### YOUR GOAL
Check each line of the material, and show the ones that include the word "marker".

### EXERCISE INPUT
▼

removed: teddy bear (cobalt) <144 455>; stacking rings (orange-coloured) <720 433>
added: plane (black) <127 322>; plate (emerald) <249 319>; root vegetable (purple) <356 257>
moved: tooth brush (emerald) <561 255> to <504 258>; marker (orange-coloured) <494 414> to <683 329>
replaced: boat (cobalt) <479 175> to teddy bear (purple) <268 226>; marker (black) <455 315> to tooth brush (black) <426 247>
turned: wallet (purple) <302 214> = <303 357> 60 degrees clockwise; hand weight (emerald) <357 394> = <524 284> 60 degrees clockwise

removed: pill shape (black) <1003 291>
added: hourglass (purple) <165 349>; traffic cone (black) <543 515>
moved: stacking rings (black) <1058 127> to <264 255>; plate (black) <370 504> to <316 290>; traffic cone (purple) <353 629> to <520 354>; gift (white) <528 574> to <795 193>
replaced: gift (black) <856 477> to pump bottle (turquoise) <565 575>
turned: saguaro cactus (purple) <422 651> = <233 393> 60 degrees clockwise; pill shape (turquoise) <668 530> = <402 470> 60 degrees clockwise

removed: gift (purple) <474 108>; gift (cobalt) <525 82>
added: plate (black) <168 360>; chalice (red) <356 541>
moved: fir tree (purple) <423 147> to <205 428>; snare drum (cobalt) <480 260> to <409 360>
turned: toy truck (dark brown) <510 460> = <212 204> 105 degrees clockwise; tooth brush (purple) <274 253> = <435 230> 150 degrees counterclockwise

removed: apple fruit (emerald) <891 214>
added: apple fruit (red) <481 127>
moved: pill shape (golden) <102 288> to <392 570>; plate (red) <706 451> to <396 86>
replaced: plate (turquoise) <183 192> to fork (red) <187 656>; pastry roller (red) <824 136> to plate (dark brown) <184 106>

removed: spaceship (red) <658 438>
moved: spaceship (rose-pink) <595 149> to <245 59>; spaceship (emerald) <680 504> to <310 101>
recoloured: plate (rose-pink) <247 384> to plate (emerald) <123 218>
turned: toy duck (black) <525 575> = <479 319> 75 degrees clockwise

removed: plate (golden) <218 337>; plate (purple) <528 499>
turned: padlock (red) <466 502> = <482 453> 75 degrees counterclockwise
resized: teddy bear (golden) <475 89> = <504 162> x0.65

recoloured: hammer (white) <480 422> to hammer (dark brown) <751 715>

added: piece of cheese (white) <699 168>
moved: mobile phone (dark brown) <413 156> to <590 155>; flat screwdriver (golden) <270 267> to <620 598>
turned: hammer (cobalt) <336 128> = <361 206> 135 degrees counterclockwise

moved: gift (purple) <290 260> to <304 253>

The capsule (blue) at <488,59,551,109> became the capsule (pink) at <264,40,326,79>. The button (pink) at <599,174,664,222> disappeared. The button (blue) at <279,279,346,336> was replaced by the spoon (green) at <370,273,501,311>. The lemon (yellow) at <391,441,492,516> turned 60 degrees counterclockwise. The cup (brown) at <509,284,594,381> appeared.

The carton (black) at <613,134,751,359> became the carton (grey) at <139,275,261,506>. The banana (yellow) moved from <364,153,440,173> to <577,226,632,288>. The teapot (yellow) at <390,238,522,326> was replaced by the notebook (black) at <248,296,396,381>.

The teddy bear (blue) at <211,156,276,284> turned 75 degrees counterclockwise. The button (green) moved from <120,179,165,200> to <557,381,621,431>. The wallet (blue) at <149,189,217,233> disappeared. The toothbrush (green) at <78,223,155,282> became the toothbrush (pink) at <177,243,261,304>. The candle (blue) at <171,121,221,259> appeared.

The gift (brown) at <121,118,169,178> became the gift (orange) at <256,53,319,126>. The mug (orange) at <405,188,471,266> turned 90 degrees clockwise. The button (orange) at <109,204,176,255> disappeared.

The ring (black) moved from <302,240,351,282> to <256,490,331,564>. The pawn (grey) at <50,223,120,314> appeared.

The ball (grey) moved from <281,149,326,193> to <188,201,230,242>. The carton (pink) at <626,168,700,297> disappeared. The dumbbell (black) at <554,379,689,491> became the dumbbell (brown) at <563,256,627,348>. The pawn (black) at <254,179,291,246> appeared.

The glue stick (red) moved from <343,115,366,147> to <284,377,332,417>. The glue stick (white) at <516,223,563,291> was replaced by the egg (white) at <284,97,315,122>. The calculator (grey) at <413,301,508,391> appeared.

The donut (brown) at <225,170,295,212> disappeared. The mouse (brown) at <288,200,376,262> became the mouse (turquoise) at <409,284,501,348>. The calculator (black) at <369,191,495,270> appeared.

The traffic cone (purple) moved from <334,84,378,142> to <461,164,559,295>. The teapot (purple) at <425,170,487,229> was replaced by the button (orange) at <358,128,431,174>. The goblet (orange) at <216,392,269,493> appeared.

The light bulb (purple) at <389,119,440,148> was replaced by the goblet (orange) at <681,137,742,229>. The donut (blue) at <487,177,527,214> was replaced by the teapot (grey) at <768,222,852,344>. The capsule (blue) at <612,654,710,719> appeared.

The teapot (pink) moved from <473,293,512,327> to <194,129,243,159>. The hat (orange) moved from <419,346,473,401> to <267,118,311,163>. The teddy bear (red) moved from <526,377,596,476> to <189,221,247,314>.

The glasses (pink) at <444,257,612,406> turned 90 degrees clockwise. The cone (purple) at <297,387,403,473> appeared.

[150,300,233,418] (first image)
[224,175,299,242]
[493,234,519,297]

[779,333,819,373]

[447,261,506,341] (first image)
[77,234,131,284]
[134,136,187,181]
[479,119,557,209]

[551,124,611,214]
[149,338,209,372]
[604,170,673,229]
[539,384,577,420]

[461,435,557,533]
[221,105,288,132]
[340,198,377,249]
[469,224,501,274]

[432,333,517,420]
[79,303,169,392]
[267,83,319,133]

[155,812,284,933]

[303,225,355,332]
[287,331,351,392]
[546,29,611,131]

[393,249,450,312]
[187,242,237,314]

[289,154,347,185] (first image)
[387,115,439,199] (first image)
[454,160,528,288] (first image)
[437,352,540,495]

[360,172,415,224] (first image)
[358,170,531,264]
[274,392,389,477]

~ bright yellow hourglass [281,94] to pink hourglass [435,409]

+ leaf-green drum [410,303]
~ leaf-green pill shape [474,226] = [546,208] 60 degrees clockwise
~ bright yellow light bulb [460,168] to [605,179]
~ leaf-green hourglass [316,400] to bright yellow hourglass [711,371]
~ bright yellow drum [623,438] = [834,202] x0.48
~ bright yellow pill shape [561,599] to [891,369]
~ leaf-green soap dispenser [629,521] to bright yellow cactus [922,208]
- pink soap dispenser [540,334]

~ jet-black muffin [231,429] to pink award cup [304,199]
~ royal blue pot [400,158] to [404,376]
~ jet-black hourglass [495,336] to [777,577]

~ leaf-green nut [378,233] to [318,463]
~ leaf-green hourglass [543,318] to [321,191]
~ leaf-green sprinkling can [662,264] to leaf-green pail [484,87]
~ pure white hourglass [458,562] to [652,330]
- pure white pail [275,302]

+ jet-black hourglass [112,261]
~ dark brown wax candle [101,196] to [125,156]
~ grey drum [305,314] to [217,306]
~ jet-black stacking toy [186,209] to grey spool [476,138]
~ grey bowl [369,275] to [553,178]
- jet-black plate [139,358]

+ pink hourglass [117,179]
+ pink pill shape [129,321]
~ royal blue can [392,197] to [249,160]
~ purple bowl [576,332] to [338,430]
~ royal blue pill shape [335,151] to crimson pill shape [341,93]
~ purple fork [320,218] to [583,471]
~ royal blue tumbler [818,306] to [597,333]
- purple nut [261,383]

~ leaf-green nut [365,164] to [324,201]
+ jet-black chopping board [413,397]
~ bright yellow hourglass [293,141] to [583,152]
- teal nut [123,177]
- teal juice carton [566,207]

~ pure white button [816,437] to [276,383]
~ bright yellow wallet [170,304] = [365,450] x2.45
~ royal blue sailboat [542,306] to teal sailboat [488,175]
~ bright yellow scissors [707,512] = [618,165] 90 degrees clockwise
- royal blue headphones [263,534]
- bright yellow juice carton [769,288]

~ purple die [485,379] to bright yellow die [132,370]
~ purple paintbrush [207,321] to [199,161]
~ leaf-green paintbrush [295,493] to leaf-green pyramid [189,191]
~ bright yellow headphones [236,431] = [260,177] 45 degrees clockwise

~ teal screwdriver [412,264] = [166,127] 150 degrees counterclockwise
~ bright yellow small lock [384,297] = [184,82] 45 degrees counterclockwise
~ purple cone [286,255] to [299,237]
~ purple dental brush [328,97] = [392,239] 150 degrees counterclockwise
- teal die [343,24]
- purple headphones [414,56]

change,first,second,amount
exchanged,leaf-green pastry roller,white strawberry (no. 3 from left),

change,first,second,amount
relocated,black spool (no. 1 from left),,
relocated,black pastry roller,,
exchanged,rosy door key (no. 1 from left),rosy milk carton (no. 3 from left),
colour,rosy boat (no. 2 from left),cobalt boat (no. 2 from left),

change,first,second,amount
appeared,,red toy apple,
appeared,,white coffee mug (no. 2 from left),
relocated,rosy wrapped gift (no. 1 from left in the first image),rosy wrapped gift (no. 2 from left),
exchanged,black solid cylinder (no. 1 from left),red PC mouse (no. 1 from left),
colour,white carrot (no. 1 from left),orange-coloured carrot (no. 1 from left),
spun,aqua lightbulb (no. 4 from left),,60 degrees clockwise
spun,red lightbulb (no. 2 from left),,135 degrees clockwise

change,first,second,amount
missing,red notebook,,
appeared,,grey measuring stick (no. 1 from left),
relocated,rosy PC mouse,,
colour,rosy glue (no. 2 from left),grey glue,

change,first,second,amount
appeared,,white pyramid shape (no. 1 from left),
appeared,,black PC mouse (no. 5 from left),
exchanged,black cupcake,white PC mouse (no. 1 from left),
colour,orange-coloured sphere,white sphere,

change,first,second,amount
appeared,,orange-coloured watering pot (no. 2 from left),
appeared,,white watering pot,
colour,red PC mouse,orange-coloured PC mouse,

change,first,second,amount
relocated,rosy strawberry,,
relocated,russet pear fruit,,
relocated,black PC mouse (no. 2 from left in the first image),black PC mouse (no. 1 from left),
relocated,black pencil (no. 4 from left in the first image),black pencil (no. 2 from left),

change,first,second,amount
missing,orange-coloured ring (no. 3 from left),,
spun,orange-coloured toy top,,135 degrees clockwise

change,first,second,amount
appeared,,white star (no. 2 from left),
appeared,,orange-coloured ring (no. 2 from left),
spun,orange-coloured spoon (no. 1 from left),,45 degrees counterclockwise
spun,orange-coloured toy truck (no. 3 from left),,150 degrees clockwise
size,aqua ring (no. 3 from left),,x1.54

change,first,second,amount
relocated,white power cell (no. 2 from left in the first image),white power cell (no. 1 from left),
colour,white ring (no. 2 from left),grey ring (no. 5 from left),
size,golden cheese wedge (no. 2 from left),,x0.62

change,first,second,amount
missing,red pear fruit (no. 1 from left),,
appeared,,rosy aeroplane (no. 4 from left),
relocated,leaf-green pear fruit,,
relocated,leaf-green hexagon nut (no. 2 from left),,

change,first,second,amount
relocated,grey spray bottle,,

▲

### ANSWER SECTION
moved: tooth brush (emerald) <561 255> to <504 258>; marker (orange-coloured) <494 414> to <683 329>
replaced: boat (cobalt) <479 175> to teddy bear (purple) <268 226>; marker (black) <455 315> to tooth brush (black) <426 247>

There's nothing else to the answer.